What you will do
Set down each line from the line holding "now: juguete apilable (negro)" to the last line of the entries below, exactly, with both ends included and without pictures.

Scene image comparisons
******

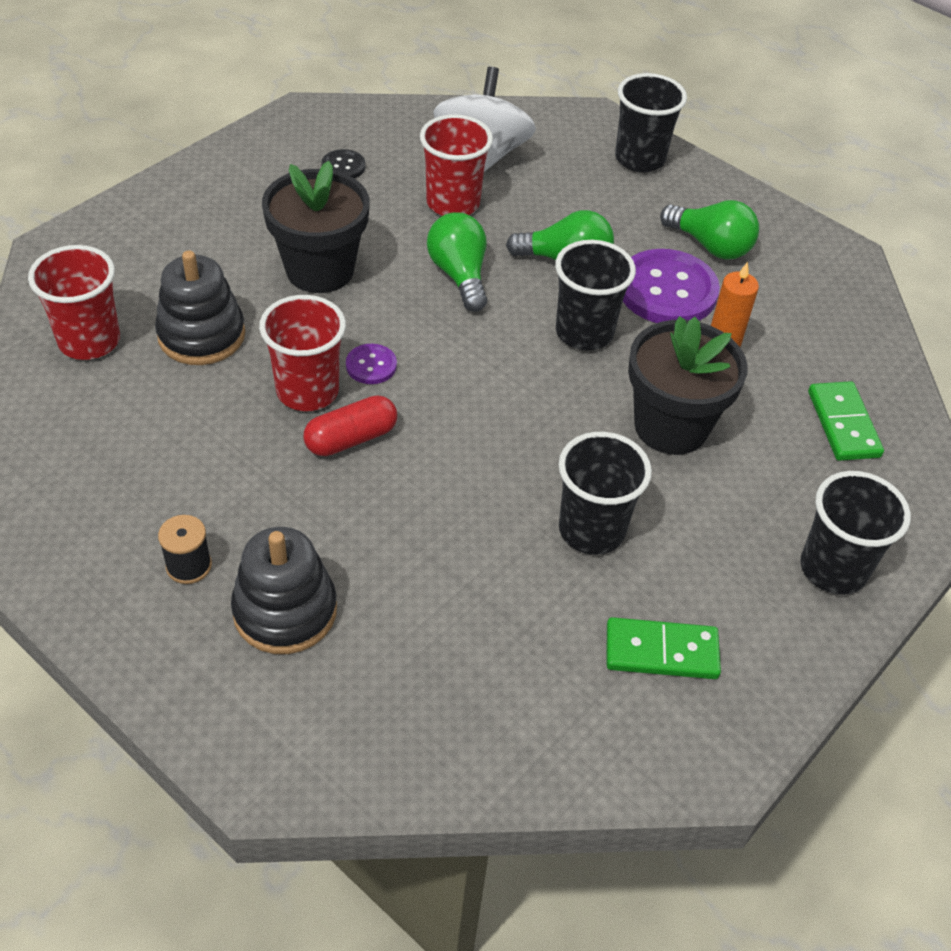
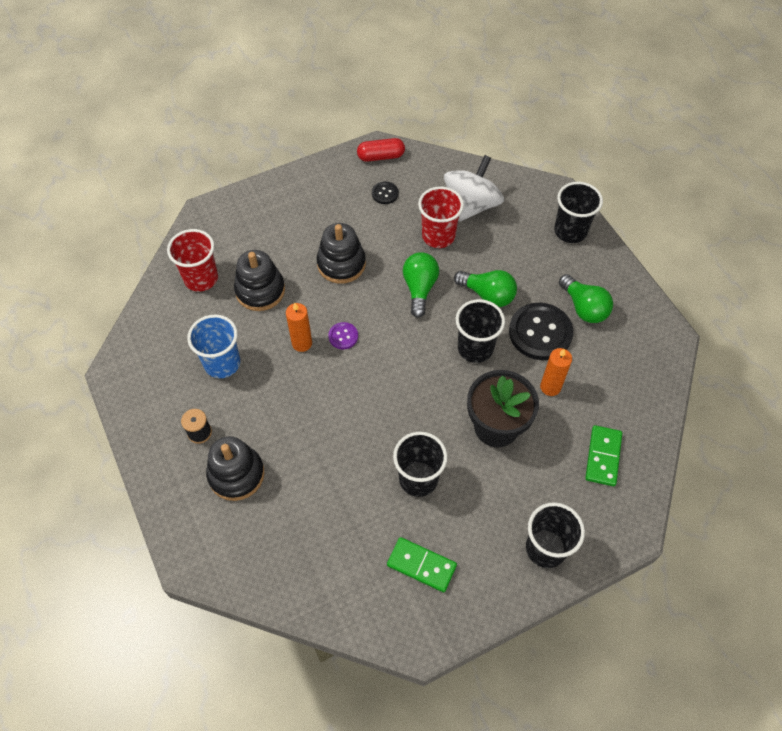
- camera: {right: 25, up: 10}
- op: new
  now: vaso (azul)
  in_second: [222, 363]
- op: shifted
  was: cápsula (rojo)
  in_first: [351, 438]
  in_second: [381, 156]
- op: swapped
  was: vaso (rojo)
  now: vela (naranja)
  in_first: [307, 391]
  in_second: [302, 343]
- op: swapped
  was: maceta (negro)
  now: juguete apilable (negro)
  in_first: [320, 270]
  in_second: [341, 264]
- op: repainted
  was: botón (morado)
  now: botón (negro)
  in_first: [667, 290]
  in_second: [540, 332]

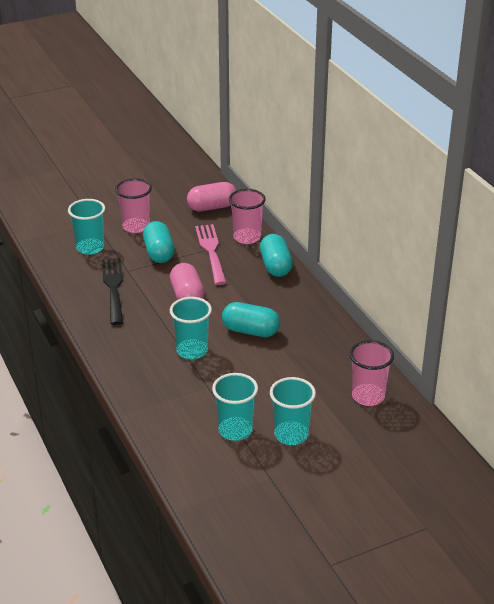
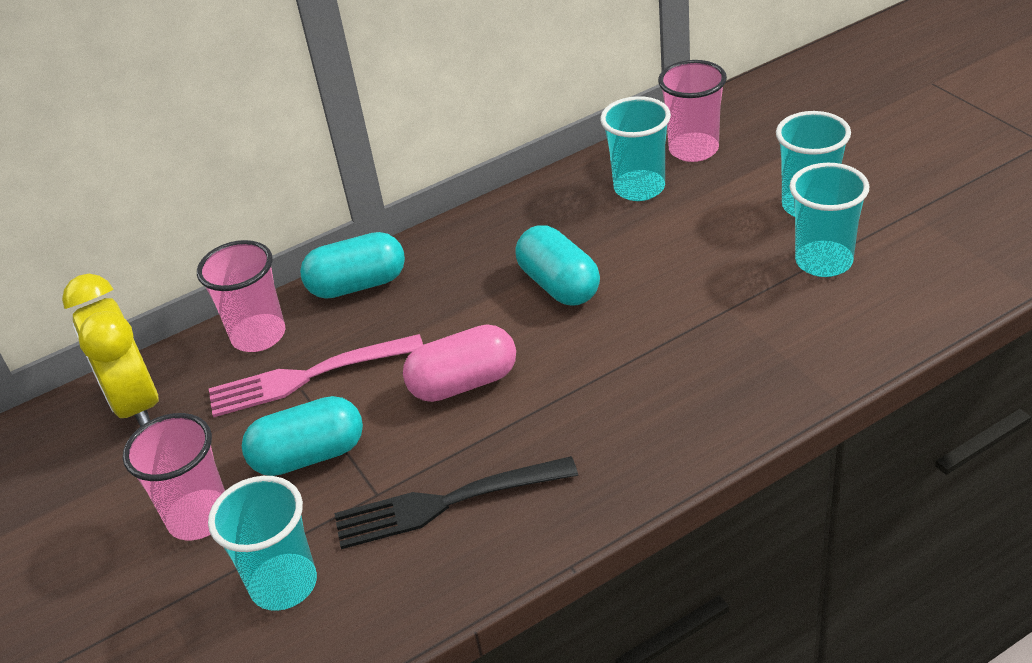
- camera: {right: -90, up: 5}
- op: shifted
  was: vaso (turquesa)
  in_first: [192, 351]
  in_second: [639, 188]
- op: swapped
  was: cápsula (rosa)
  now: despertador (amarillo)
  in_first: [212, 207]
  in_second: [137, 404]
- op: rotated
  was: cápsula (turquesa)
  in_first: [250, 331]
  in_second: [559, 285]
  clockwise: -45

******

Written reply
  now: juguete apilable (negro)
  in_first: [320, 270]
  in_second: [341, 264]
- op: repainted
  was: botón (morado)
  now: botón (negro)
  in_first: [667, 290]
  in_second: [540, 332]

- camera: {right: -90, up: 5}
- op: shifted
  was: vaso (turquesa)
  in_first: [192, 351]
  in_second: [639, 188]
- op: swapped
  was: cápsula (rosa)
  now: despertador (amarillo)
  in_first: [212, 207]
  in_second: [137, 404]
- op: rotated
  was: cápsula (turquesa)
  in_first: [250, 331]
  in_second: [559, 285]
  clockwise: -45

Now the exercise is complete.